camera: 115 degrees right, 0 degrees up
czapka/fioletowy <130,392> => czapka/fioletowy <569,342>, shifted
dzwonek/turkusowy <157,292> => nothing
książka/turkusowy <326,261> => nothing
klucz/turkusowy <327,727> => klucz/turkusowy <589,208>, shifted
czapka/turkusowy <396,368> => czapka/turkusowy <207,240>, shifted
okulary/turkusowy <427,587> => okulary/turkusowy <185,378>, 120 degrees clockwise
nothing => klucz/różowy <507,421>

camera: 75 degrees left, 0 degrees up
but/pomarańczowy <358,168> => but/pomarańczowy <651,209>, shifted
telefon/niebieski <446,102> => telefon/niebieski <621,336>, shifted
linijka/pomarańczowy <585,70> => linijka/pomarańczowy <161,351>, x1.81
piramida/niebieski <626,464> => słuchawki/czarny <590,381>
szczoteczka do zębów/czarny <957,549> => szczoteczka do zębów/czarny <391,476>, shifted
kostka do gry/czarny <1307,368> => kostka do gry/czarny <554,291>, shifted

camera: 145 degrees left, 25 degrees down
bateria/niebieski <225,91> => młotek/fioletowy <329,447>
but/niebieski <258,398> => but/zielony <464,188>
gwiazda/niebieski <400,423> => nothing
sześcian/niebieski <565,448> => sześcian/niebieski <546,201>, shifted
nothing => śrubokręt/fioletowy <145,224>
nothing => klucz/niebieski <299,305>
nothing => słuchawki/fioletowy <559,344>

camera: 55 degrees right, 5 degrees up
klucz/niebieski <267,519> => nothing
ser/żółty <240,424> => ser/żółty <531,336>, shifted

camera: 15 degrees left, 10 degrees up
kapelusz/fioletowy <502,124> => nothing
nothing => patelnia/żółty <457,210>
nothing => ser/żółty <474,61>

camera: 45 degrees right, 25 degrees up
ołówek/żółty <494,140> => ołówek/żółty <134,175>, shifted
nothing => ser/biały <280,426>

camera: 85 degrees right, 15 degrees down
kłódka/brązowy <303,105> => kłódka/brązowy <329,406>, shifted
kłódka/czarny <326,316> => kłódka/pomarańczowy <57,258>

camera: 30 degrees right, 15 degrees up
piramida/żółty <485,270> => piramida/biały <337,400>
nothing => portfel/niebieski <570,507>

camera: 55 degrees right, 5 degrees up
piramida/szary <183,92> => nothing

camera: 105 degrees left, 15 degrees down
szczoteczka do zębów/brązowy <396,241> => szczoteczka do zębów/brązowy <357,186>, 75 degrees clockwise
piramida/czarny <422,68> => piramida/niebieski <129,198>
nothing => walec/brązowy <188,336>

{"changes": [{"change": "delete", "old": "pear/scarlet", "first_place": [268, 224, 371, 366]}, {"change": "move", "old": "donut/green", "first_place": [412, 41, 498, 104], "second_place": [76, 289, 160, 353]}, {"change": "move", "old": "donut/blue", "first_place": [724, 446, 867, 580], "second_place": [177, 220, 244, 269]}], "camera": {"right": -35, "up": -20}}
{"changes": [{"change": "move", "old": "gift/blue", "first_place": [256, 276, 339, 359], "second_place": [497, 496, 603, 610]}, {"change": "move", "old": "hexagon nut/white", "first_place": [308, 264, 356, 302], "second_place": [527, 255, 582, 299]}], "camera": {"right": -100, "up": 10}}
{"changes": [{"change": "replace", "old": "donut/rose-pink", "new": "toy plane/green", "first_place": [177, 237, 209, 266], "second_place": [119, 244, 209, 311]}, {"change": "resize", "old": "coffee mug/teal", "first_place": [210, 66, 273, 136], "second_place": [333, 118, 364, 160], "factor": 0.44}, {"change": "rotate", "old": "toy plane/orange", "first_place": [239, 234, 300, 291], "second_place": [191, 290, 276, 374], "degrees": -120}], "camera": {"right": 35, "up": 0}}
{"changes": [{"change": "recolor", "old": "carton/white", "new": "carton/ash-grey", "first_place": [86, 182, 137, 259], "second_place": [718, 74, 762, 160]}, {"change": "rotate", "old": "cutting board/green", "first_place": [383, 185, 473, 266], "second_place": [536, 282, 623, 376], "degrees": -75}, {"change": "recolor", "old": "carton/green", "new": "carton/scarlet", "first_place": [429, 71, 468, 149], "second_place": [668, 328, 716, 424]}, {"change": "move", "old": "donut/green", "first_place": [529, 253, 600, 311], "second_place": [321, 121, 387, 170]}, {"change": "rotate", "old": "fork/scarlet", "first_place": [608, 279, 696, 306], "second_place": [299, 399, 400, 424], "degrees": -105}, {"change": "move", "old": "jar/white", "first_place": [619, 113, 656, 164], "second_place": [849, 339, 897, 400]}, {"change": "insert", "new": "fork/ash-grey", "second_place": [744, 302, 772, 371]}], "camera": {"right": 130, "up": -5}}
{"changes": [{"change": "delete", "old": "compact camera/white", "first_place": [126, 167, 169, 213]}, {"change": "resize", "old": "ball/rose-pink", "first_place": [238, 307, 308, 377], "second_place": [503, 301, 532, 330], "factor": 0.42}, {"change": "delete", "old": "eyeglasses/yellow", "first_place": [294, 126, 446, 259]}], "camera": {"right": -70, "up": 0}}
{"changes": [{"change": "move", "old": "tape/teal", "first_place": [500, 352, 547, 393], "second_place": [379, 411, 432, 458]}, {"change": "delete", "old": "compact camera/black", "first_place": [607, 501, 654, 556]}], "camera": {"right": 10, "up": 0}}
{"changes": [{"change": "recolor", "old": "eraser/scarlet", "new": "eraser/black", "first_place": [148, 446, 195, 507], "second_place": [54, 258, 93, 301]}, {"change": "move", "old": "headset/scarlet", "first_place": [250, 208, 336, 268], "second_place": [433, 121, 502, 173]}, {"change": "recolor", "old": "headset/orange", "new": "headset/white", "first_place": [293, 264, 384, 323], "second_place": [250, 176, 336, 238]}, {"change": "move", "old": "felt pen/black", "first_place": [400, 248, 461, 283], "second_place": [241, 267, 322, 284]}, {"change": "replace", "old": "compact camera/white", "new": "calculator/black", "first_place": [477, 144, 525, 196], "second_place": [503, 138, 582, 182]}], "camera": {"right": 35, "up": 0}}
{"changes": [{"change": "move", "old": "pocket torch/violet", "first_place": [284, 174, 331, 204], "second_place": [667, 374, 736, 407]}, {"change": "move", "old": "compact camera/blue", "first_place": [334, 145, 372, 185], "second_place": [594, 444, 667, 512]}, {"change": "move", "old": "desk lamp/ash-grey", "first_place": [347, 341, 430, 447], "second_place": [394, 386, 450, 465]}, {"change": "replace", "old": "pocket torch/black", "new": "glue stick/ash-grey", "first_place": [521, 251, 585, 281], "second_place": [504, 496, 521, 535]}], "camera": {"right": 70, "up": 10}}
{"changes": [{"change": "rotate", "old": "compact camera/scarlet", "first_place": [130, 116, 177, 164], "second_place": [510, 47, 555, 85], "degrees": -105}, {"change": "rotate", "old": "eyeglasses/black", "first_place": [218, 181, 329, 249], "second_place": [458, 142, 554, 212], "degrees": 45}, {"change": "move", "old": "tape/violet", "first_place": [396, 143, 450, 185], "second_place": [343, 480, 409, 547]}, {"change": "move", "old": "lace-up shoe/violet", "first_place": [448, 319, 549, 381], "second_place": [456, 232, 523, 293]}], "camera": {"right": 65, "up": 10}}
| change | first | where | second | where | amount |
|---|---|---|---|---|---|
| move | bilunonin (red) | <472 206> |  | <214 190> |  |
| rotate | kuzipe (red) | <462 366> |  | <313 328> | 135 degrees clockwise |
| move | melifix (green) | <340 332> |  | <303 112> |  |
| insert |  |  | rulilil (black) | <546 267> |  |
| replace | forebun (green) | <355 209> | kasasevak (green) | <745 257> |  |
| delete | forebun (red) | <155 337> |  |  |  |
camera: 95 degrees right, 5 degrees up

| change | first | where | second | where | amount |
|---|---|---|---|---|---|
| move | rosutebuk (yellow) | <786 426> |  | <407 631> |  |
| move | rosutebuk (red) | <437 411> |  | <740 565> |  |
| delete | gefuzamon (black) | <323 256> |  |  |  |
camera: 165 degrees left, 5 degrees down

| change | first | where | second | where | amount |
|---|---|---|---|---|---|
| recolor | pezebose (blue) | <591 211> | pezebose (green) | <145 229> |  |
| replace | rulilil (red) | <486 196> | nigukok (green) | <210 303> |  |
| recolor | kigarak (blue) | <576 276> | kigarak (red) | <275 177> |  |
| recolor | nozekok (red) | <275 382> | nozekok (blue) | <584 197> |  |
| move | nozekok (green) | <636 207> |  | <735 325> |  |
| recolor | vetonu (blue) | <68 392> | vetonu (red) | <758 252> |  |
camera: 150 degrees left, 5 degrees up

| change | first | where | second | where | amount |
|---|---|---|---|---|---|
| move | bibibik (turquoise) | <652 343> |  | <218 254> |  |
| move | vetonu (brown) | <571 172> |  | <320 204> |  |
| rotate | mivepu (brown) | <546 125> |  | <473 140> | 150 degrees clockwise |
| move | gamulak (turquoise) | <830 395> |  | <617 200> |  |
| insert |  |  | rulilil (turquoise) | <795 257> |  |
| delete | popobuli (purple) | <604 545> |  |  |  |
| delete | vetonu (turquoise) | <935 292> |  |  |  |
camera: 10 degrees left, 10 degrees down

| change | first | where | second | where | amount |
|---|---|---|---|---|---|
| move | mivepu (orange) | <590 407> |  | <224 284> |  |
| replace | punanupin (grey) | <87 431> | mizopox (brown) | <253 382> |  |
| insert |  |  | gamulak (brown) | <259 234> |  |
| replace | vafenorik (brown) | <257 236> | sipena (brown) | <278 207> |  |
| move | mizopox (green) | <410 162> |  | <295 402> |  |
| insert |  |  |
---
Brief: As listed above, the lines from the line with "rulilil (black) |" to the line with "delete | forebun" are to be echoed exactly, with both ends included and nothing added.

Your response:
| insert |  |  | rulilil (black) | <546 267> |  |
| replace | forebun (green) | <355 209> | kasasevak (green) | <745 257> |  |
| delete | forebun (red) | <155 337> |  |  |  |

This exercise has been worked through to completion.